═══ DATA SECTION
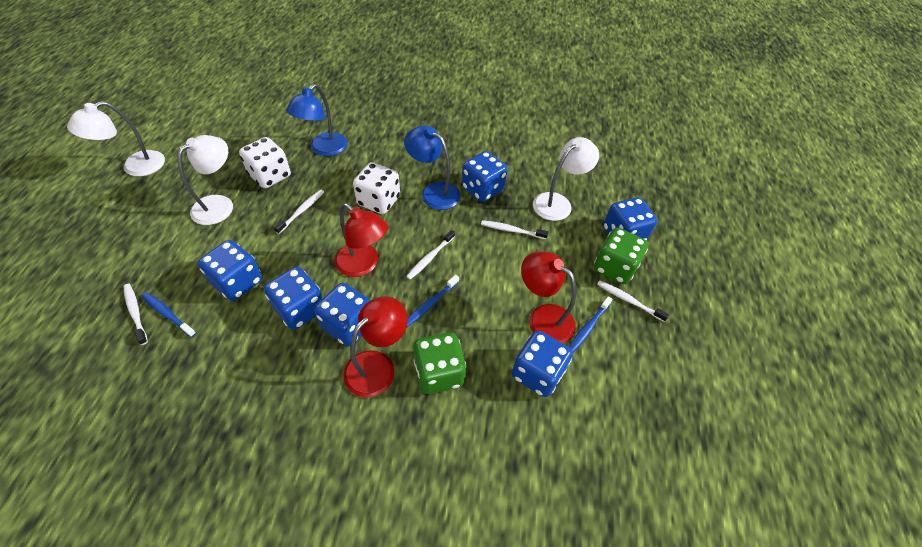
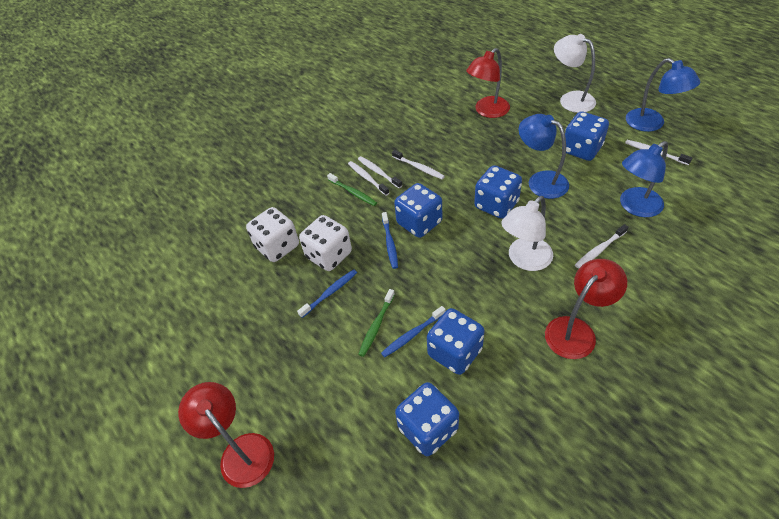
blue dice: 6 -> 5
blue lamp: 2 -> 3
green dice: 2 -> 0
green toothbrush: 0 -> 2
white lamp: 3 -> 2

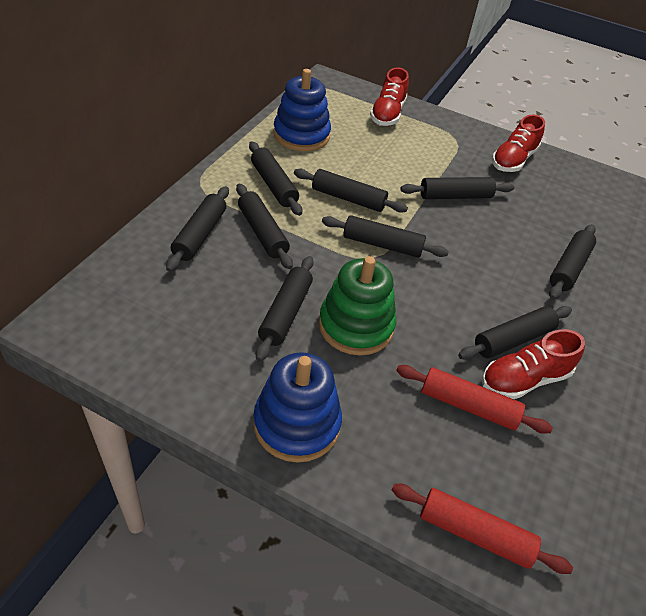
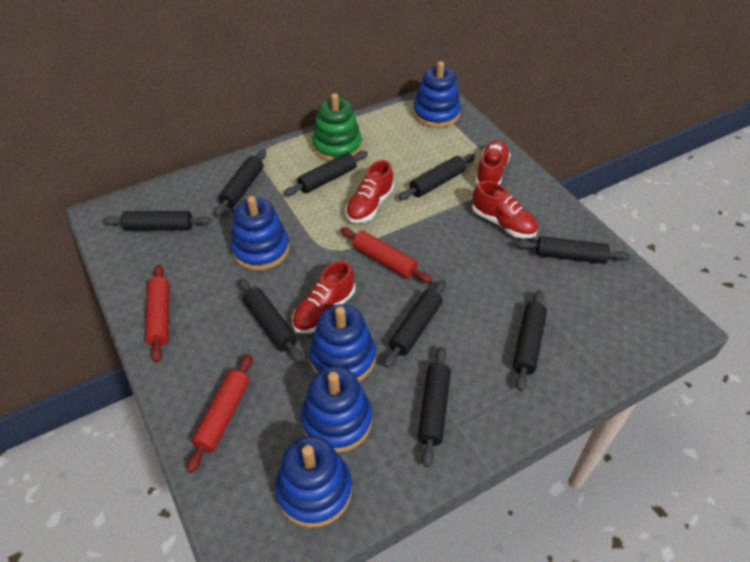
blue stacking toy: 2 -> 5
red rolling pin: 2 -> 3
red shoe: 3 -> 4

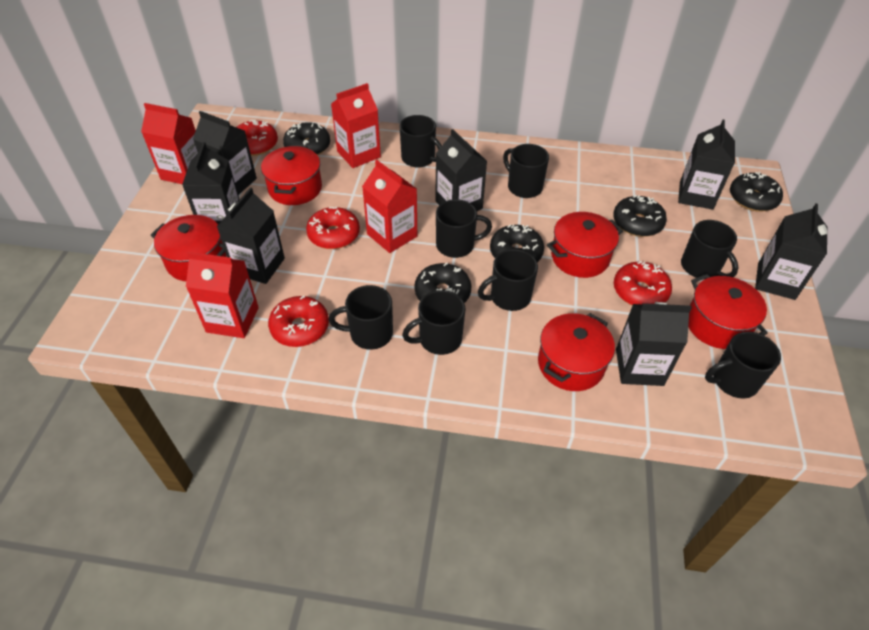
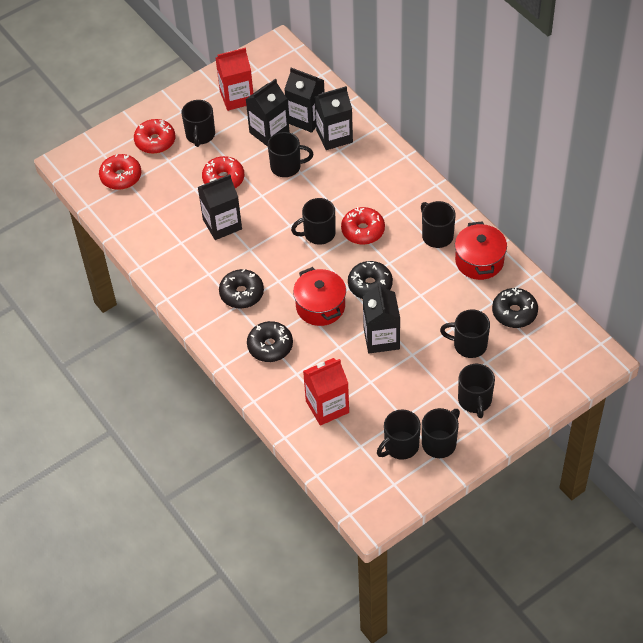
black carton: 7 -> 5
black donut: 5 -> 4
red carton: 4 -> 2
red pot: 5 -> 2

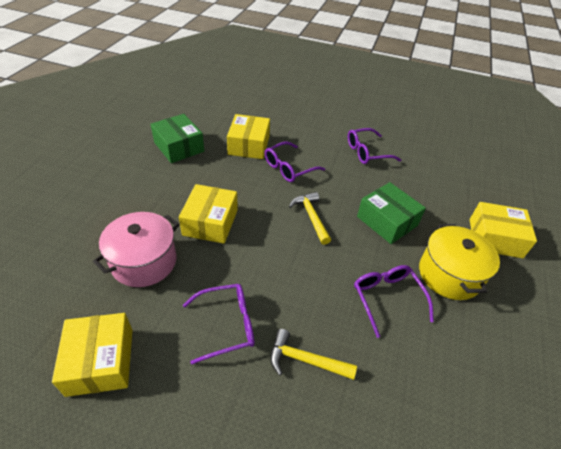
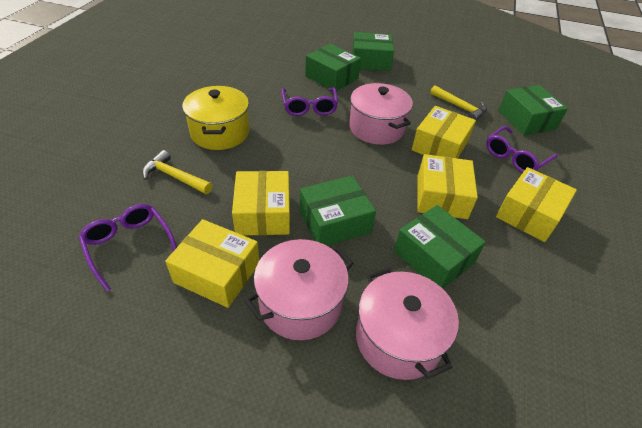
green box: 2 -> 5
pink pot: 1 -> 3
purple glasses: 4 -> 3
yellow box: 4 -> 5

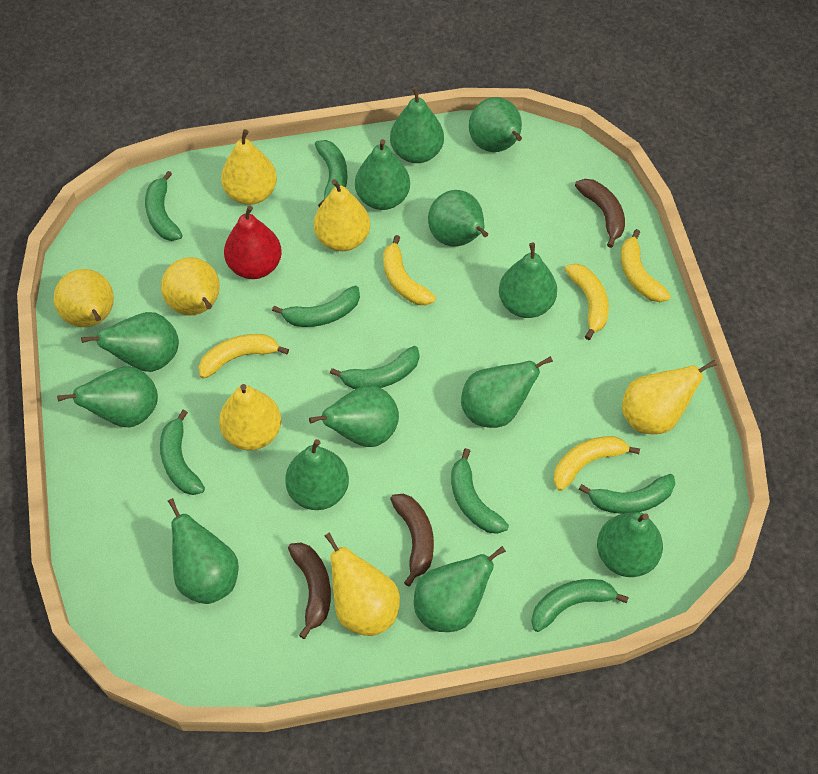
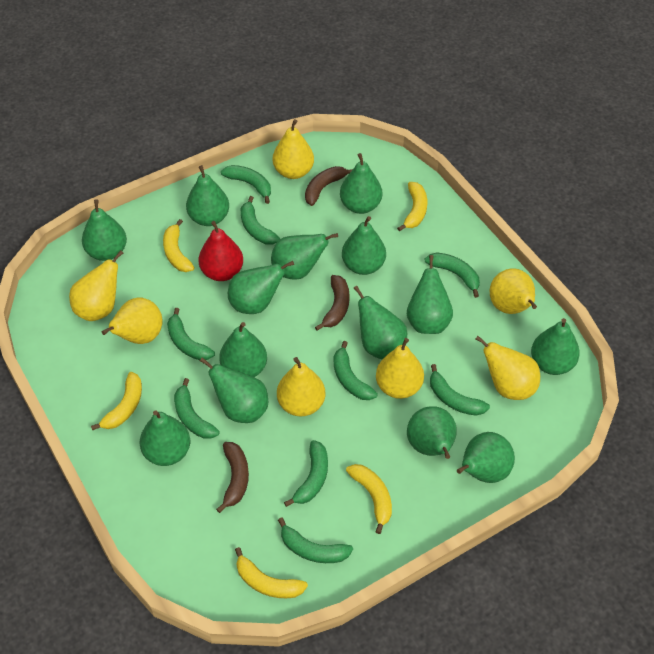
green banana: 8 -> 9
green pear: 13 -> 14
══════
Output the data exactly. Leave every picture out.

§ **COMPLETED TASK**
blue dice: 6 -> 5
blue lamp: 2 -> 3
green dice: 2 -> 0
green toothbrush: 0 -> 2
white lamp: 3 -> 2

blue stacking toy: 2 -> 5
red rolling pin: 2 -> 3
red shoe: 3 -> 4

black carton: 7 -> 5
black donut: 5 -> 4
red carton: 4 -> 2
red pot: 5 -> 2

green box: 2 -> 5
pink pot: 1 -> 3
purple glasses: 4 -> 3
yellow box: 4 -> 5

green banana: 8 -> 9
green pear: 13 -> 14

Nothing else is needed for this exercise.